→ What to produce: Exact wording is needed for every line from the one holding "The black kinurifux" to the end of the records below; write those lines out and omit the pictures.

*** Opening of Dataset excerpts ***

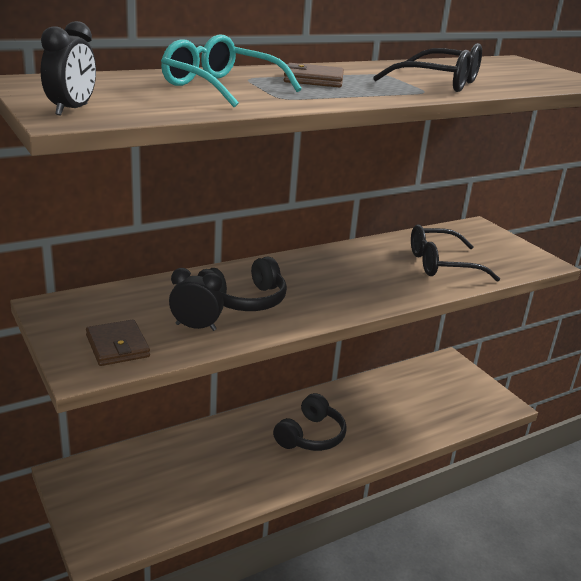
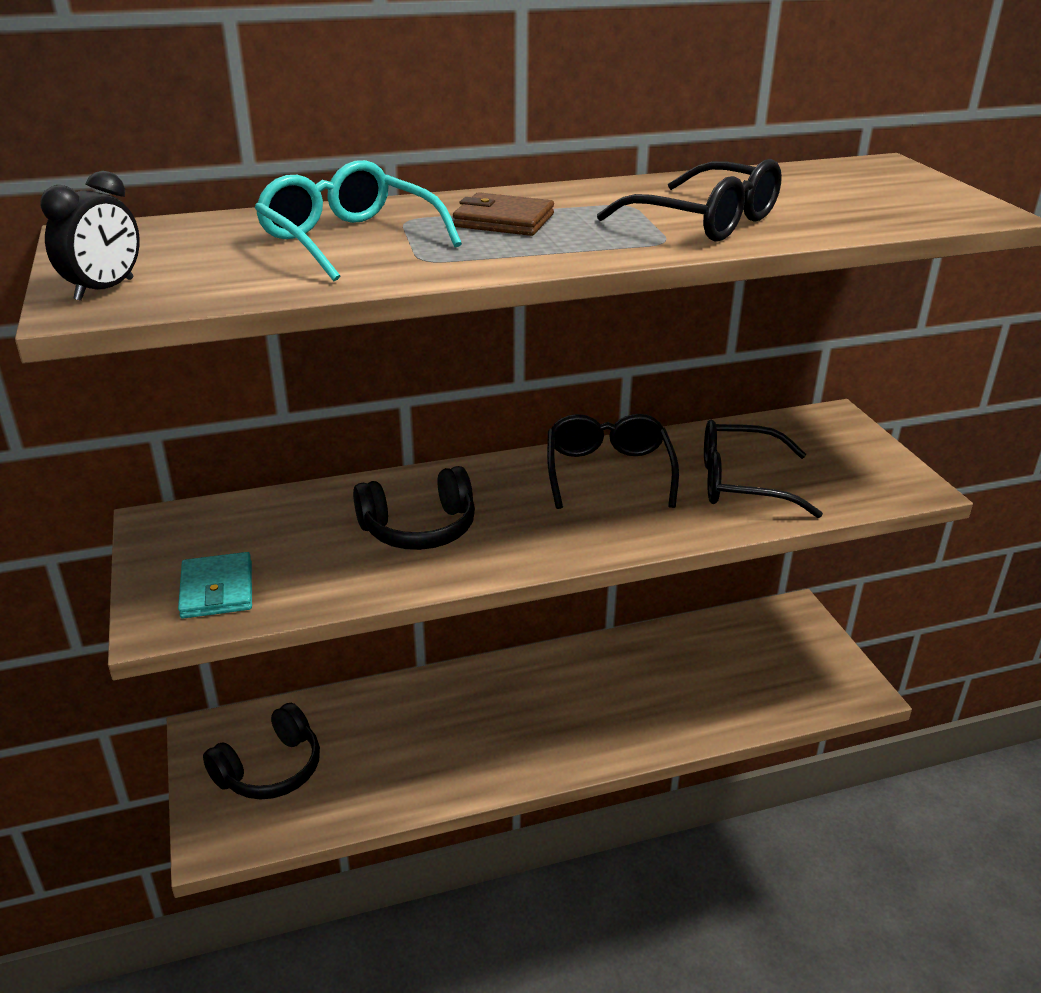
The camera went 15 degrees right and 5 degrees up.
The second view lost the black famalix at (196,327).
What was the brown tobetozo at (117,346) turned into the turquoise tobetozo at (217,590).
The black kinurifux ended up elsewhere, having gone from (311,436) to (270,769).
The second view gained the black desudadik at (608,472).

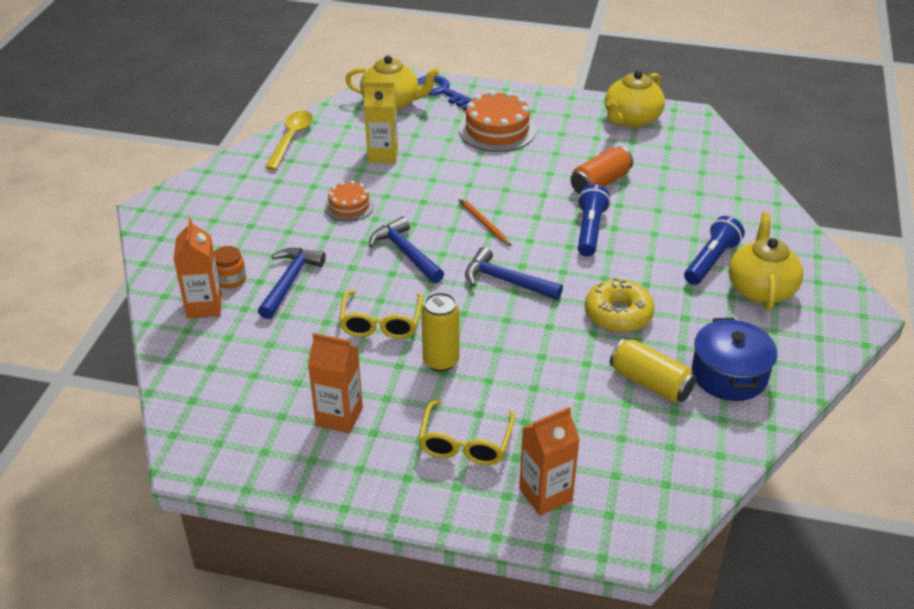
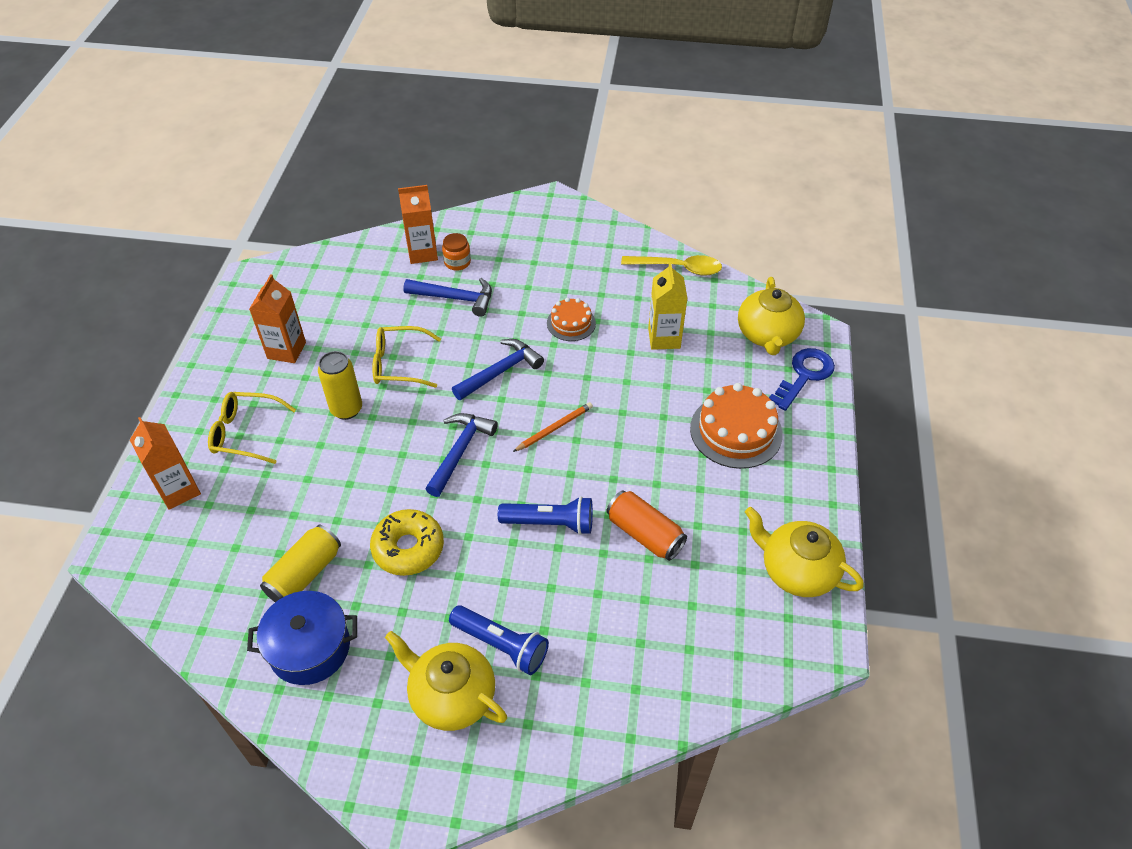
The camera went 85 degrees right and 10 degrees up.
The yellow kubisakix at (760,289) ended up facing another way, 150 degrees counterclockwise from before.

*** Close of Dataset excerpts ***

→ Solution to the problem:
The black kinurifux ended up elsewhere, having gone from (311,436) to (270,769).
The second view gained the black desudadik at (608,472).

The camera went 85 degrees right and 10 degrees up.
The yellow kubisakix at (760,289) ended up facing another way, 150 degrees counterclockwise from before.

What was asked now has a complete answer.